Scene image comparisons:
※ ※ ※

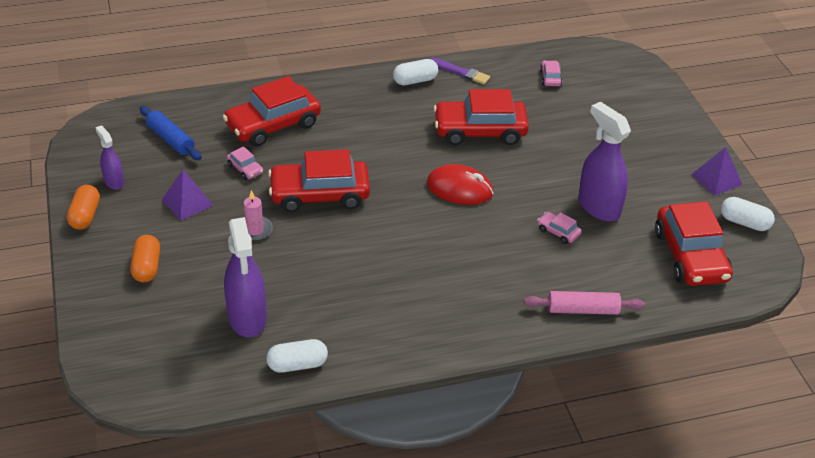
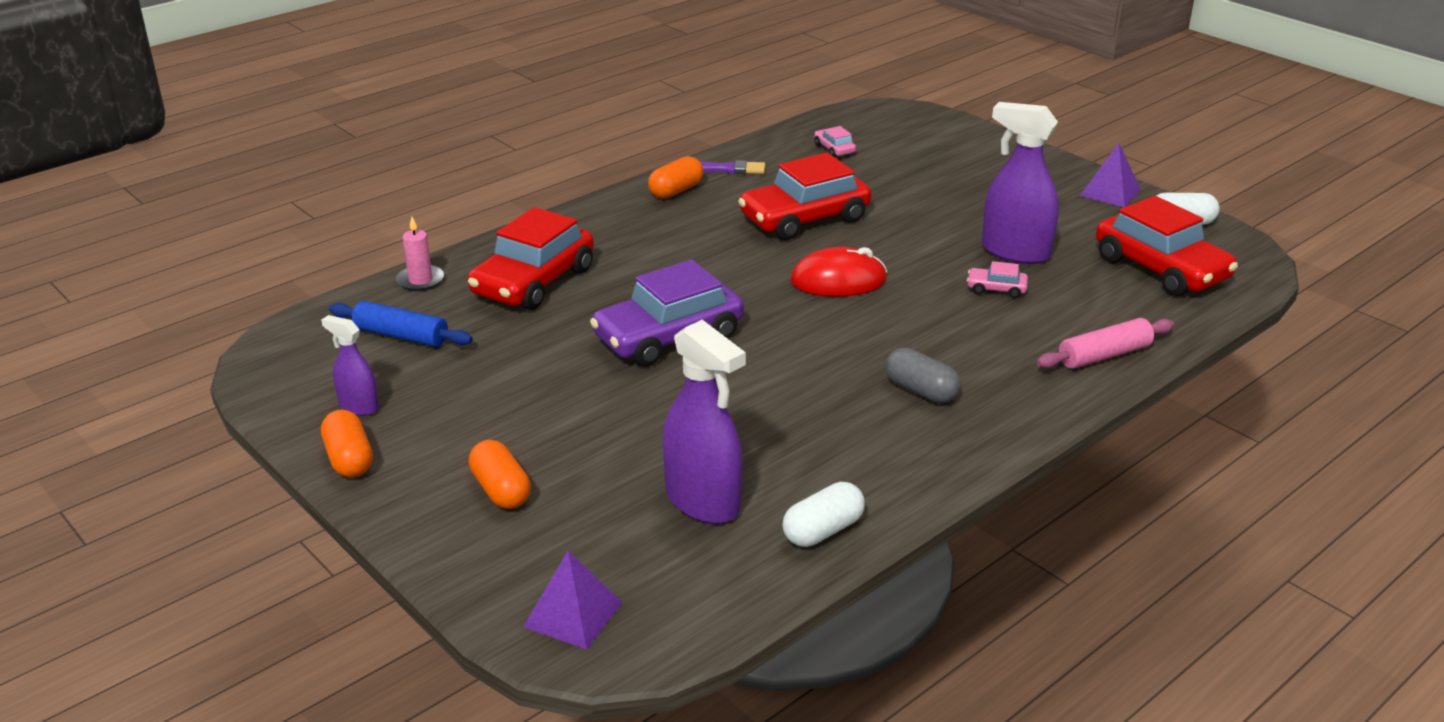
camera: 25 degrees left, 10 degrees down
purple pyramid [162,170,214,221] -> purple pyramid moved to [523,551,622,650]
pink car [227,146,263,180] -> none
pink candle [244,190,273,241] -> pink candle moved to [396,217,444,291]
red car [268,149,370,212] -> purple car [590,259,744,366]
white capsule [393,59,438,85] -> orange capsule [648,156,703,199]
none -> grey capsule [885,348,961,403]

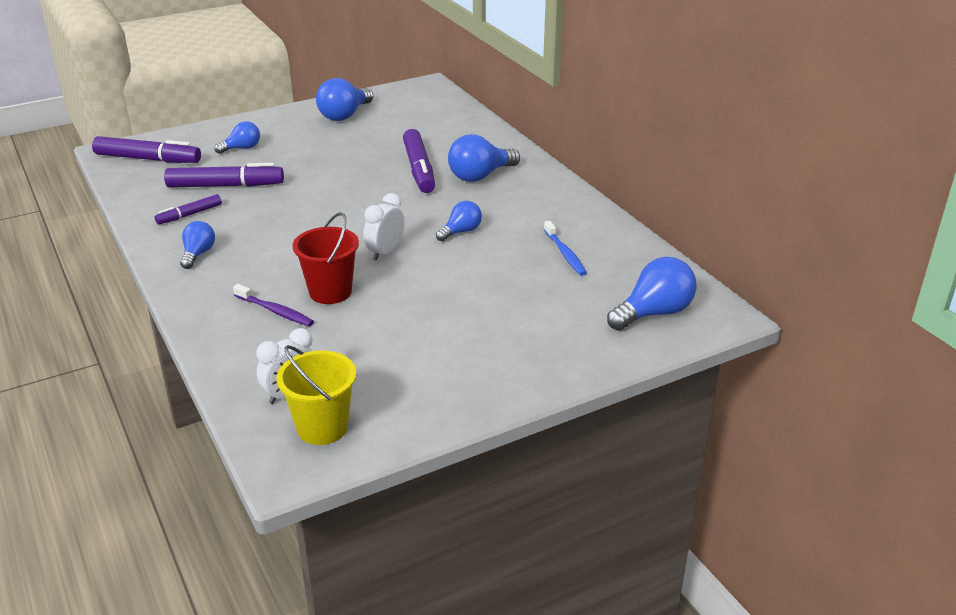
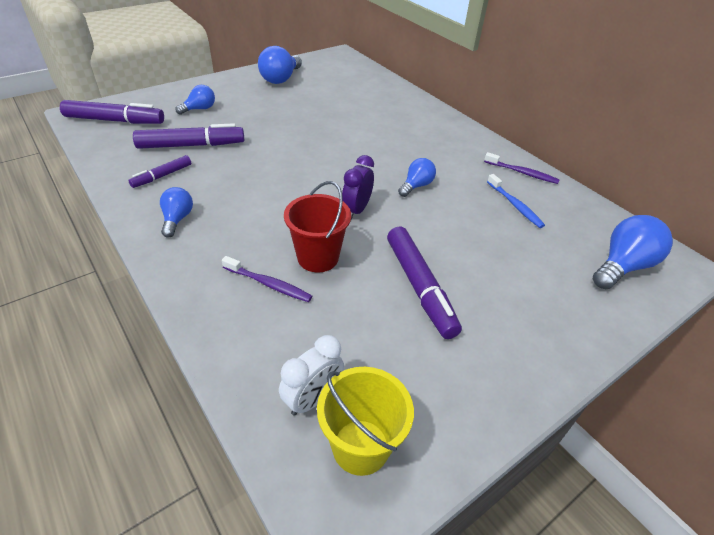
camera: 10 degrees left, 10 degrees up
white clock [363,193,405,261] -> purple clock [342,155,374,220]
purple marker [403,129,435,193] -> purple marker moved to [387,227,462,339]
blue light bulb [448,134,520,182] -> none
none -> purple toothbrush [484,152,560,184]

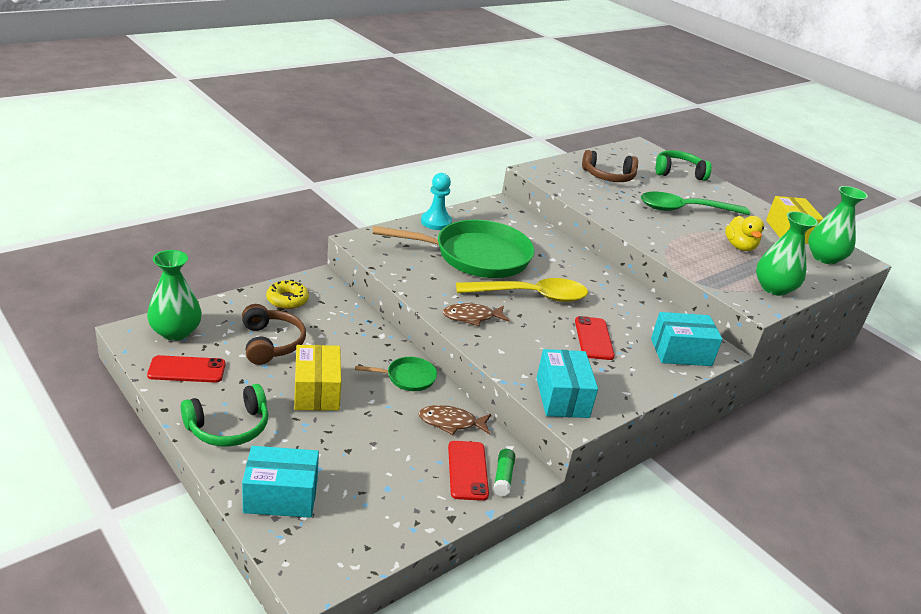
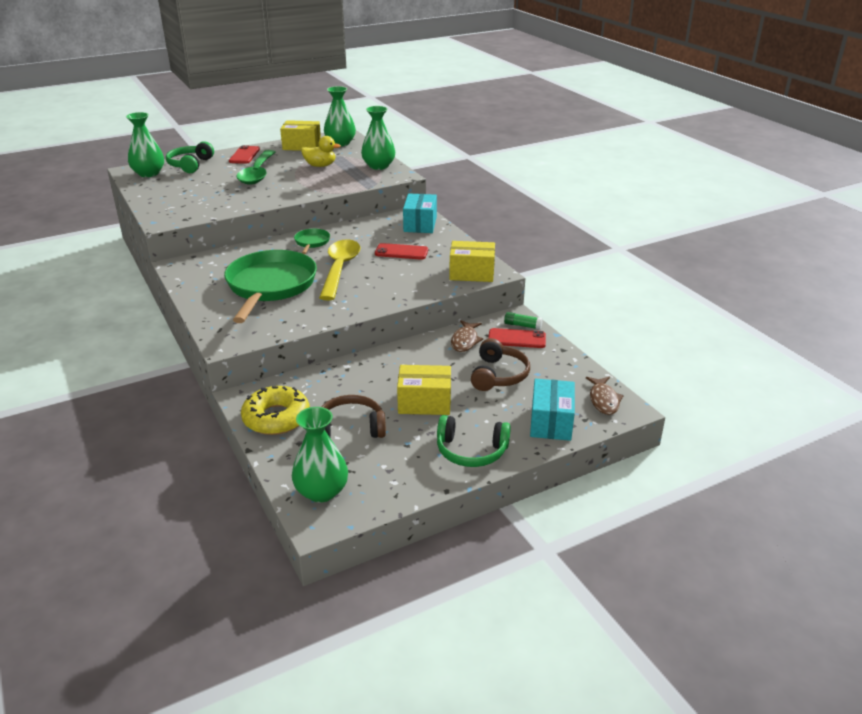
camera: 75 degrees left, 0 degrees up
red phone [147,355,226,383] -> red phone moved to [229,145,260,164]
green headphones [181,384,268,446] -> green headphones turned 120 degrees clockwise [437,415,511,467]
yellow donut [266,280,309,309] -> yellow donut [241,386,310,435], size x1.55
green pan [355,357,437,391] -> green pan moved to [294,229,330,254]
turquoise pawn [421,173,452,230] -> none
brown fish [443,303,510,326] -> brown fish moved to [586,377,624,415]
turquoise box [537,349,598,418] -> yellow box [449,241,495,282]
brown headphones [582,150,638,182] -> brown headphones moved to [471,338,530,391]
none -> green vase [126,112,164,177]

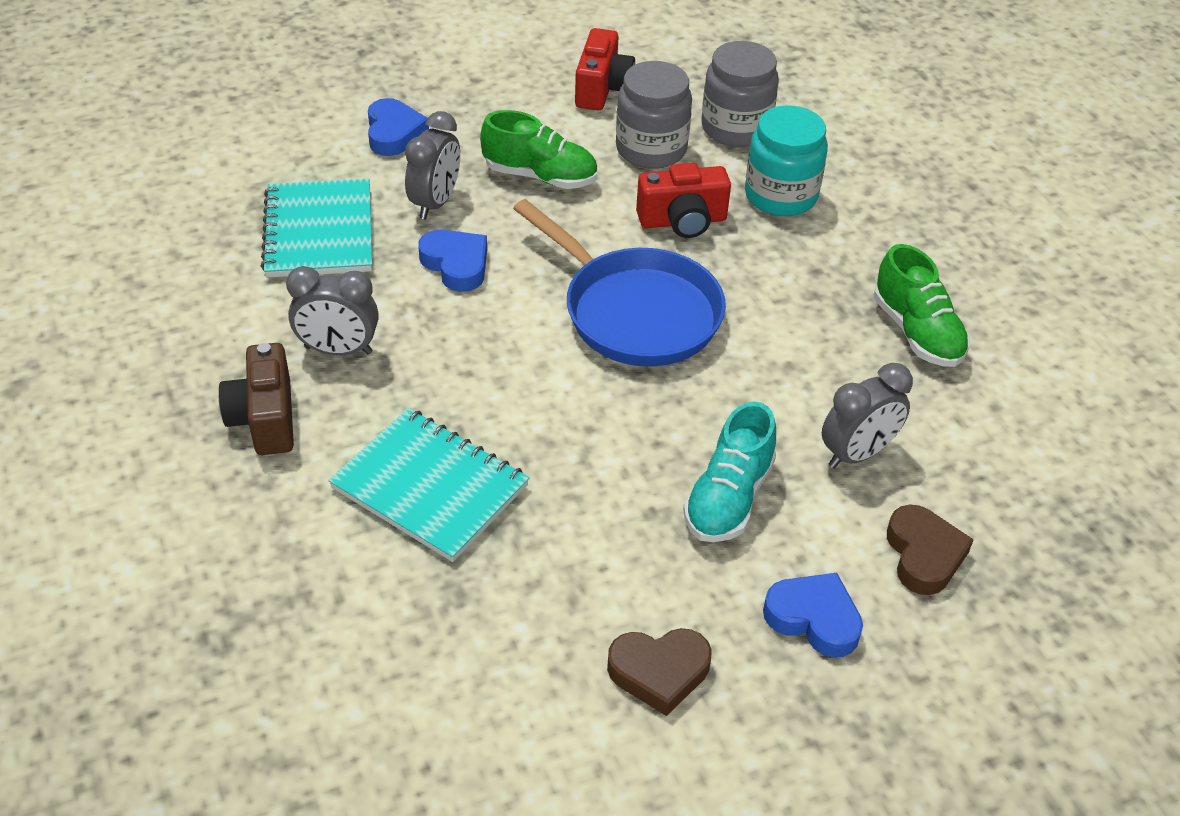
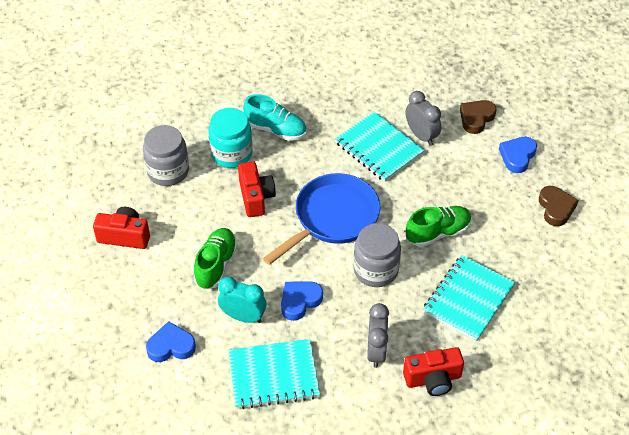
camera: 90 degrees left, 5 degrees up
brown camera [219,343,294,455] -> red camera [403,347,464,396]
grey clock [405,111,460,219] -> turquoise clock [218,277,266,323]
grey jar [616,61,692,169] -> grey jar moved to [353,223,401,287]
turquoise shoe [683,402,776,542] -> turquoise shoe moved to [243,94,307,141]
green shoe [874,244,970,367] -> green shoe moved to [406,206,472,247]
brown heart [887,505,974,595] -> brown heart turned 45 degrees counterclockwise [460,100,496,134]
none -> turquoise notebook [335,112,425,182]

※ ※ ※

*Problem statement*. The lines to copy are those in the records above containing the word "turned".

*Written answer*.
green headphones [181,384,268,446] -> green headphones turned 120 degrees clockwise [437,415,511,467]
brown heart [887,505,974,595] -> brown heart turned 45 degrees counterclockwise [460,100,496,134]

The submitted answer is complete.